:: EXERCISE REQUIREMENTS ::
Everything from the line containing "(230, 263) = (93, 406): red bottle -> none" to the end of the records below should be repeated exactly, with no other lines added.

-------- DATASET RECORDS

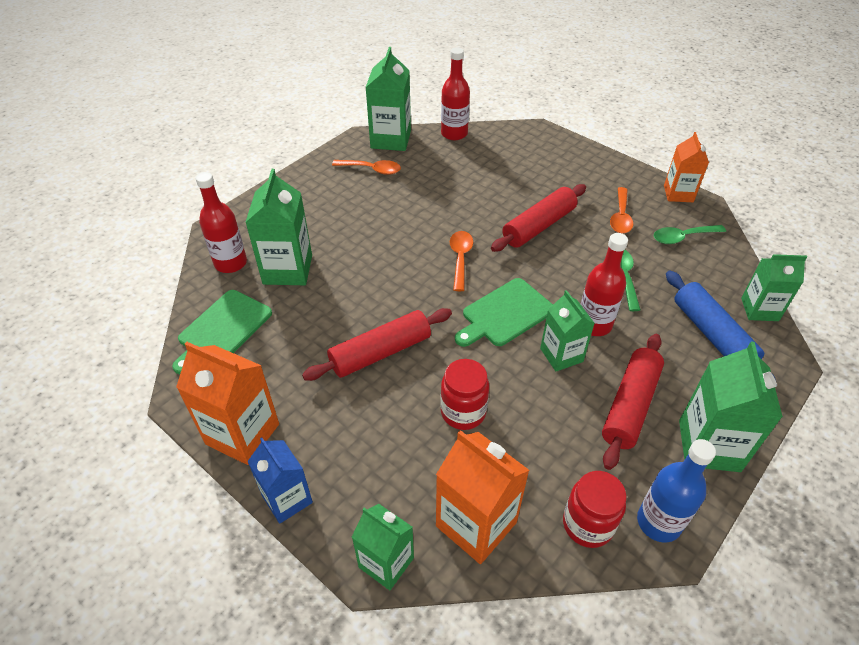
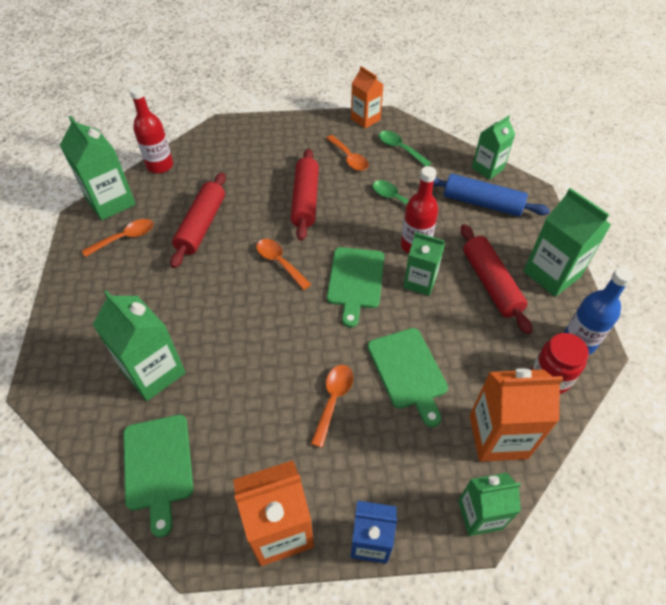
camera: 45 degrees left, 5 degrees up
(230, 263) = (93, 406): red bottle -> none
(380, 352) = (306, 377): red rolling pin -> red rolling pin (202, 225)
(380, 384) = (333, 400): none -> orange spoon
(463, 412) = (408, 371): red jar -> green cutting board
(682, 237) = (400, 149): green spoon -> green spoon turned 105 degrees clockwise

----------------

:: EXERCISE RESULT ::
(230, 263) = (93, 406): red bottle -> none
(380, 352) = (306, 377): red rolling pin -> red rolling pin (202, 225)
(380, 384) = (333, 400): none -> orange spoon
(463, 412) = (408, 371): red jar -> green cutting board
(682, 237) = (400, 149): green spoon -> green spoon turned 105 degrees clockwise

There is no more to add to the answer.